▶ _Task description_: Copying exactly, give the lines in the material below from the one with "camera_right=-20 camera_up=-10" to the one with "type=new; after=queso/blanco (no.", ends included, and nothing besides.

▶ _Task material_:
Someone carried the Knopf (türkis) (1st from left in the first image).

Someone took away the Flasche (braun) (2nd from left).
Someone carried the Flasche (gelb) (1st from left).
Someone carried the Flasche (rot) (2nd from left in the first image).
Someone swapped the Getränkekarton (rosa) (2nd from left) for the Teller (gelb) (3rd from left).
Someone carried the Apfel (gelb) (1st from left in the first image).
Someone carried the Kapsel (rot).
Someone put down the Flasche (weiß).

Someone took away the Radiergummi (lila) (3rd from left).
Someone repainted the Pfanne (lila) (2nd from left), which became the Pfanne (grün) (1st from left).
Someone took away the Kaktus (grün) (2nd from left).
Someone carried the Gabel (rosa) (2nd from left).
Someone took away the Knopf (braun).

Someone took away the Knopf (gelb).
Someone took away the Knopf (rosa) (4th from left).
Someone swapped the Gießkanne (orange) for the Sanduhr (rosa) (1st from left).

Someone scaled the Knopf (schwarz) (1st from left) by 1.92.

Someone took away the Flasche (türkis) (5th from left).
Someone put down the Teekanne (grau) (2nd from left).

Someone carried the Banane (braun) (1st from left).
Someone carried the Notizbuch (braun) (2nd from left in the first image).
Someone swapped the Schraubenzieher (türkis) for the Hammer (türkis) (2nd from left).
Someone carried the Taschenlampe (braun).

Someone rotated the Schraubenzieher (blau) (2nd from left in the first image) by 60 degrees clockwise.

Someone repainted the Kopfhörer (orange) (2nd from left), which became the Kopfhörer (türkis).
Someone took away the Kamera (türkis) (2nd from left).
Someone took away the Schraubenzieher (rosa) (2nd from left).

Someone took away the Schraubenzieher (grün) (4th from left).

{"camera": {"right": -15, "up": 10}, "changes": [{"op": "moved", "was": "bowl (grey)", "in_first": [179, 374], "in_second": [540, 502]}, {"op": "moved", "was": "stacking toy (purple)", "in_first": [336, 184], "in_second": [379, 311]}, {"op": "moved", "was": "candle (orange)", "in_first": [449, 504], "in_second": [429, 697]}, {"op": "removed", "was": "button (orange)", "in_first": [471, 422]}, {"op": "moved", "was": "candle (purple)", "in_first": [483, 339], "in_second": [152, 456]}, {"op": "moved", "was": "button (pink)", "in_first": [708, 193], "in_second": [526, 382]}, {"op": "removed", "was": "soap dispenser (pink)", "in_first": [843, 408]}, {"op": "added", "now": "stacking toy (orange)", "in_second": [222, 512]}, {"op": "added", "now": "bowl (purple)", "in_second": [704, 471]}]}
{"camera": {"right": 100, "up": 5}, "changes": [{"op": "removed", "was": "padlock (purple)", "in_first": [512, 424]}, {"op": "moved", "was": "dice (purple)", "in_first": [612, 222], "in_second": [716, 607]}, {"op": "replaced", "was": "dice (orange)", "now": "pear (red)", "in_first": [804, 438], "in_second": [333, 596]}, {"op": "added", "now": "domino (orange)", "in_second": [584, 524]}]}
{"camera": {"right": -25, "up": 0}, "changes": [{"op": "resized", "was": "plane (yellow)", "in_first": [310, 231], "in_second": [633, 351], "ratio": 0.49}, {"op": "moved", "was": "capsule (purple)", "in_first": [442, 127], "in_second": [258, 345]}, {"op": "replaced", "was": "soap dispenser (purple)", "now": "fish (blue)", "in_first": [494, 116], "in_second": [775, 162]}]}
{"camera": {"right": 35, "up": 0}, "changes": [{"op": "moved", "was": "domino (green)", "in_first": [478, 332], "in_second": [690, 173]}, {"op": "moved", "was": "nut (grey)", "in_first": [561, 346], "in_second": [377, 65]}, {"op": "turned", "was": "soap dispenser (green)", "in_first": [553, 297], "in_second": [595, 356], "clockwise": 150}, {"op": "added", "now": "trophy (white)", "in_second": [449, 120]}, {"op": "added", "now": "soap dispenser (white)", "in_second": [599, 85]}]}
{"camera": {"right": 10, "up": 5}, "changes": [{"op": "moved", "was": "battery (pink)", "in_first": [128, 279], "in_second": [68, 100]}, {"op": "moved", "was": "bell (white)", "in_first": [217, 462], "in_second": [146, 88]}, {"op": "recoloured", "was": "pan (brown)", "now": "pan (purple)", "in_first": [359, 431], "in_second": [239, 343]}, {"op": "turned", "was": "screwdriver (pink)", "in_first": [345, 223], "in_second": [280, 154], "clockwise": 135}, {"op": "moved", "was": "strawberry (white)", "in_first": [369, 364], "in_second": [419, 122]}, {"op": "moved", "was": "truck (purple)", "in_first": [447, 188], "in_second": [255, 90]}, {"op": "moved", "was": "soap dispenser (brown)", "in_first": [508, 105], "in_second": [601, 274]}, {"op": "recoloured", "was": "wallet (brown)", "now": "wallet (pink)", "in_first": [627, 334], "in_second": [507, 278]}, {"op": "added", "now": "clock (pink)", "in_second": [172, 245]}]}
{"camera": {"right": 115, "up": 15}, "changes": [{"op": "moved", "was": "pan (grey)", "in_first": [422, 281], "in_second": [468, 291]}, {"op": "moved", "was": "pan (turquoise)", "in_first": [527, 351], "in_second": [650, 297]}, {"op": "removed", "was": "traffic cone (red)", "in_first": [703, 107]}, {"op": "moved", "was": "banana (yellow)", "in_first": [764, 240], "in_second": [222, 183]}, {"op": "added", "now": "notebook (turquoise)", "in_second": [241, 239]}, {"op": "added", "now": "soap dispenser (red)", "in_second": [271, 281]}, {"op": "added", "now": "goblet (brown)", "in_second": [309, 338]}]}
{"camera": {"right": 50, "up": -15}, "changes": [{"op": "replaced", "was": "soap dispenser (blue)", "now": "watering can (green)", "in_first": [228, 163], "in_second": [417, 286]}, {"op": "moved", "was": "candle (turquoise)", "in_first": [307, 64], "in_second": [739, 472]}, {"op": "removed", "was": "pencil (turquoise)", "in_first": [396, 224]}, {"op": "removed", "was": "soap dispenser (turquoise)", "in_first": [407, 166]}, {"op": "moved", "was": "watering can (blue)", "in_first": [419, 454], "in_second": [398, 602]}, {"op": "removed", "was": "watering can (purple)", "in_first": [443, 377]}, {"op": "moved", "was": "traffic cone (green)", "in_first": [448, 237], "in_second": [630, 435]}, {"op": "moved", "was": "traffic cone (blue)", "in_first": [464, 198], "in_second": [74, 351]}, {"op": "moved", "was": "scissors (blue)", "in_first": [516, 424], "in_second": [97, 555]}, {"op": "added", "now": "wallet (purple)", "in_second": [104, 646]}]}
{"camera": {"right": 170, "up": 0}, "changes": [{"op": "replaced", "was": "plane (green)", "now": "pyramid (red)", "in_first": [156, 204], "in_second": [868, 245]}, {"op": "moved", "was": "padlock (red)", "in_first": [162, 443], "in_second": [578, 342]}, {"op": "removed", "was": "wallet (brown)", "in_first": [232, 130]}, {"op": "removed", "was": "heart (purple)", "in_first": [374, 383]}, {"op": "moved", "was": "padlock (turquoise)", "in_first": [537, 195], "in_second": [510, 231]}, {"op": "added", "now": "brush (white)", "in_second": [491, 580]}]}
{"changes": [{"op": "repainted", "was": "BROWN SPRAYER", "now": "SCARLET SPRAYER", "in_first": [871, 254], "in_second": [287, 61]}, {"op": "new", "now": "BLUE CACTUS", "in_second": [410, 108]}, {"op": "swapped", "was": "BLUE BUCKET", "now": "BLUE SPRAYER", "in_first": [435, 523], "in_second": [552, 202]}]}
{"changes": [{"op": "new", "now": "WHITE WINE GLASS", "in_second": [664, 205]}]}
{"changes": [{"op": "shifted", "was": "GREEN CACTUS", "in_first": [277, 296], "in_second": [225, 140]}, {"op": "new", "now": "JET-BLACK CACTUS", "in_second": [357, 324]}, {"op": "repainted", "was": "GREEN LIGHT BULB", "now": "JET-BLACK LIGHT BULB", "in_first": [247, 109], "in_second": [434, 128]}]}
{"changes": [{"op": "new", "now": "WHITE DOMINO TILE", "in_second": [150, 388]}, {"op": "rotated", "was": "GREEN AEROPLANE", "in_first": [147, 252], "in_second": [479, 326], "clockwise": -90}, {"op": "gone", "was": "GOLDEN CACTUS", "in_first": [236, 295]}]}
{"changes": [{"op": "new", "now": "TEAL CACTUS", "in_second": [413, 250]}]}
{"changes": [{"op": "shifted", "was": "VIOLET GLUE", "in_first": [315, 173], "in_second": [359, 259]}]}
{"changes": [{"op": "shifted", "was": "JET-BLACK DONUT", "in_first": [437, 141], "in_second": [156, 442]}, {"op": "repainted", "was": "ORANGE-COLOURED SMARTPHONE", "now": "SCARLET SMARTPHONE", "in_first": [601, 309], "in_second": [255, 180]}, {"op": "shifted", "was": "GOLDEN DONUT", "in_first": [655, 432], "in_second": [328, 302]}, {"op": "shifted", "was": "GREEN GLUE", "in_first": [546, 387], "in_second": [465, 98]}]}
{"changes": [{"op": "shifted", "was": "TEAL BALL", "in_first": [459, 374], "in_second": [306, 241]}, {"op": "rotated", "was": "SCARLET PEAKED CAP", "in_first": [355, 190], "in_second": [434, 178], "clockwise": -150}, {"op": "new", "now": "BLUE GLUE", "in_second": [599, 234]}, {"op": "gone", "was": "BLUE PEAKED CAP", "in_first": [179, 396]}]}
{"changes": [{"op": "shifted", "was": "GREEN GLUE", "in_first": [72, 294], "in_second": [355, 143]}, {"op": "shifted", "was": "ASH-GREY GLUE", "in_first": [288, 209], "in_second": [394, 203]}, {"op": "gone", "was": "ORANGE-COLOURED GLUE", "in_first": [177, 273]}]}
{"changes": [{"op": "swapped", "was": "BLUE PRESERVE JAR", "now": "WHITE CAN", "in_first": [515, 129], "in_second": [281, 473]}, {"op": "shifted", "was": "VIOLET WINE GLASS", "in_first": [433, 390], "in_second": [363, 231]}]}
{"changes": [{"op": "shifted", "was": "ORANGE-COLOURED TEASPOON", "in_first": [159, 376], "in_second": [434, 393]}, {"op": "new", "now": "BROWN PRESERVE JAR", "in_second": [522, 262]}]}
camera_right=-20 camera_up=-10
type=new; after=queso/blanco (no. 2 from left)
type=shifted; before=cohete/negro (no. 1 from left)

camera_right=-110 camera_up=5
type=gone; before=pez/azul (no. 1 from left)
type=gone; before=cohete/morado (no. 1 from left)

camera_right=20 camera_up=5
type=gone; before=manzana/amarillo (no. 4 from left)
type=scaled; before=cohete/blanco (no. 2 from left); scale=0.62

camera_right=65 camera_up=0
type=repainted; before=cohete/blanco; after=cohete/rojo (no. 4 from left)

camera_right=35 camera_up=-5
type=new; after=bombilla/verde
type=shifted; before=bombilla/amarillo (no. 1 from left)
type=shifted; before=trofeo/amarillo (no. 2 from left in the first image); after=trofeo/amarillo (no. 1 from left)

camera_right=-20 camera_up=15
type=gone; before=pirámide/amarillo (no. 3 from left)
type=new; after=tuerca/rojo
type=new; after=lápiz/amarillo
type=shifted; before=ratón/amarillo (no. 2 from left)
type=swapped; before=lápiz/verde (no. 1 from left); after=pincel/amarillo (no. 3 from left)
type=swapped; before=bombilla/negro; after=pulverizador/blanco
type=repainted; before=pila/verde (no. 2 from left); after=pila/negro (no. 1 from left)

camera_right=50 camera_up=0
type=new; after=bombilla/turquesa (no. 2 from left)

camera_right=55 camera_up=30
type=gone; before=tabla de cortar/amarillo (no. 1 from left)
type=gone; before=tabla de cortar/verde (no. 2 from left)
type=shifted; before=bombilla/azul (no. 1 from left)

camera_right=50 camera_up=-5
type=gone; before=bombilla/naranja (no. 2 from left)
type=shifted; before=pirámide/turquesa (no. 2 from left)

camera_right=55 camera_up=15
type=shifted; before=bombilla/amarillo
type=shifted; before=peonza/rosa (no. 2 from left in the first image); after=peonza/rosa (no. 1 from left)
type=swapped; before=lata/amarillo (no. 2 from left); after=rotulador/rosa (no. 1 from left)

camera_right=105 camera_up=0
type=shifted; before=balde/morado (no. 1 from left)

▶ _Result for this task_:
camera_right=-20 camera_up=-10
type=new; after=queso/blanco (no. 2 from left)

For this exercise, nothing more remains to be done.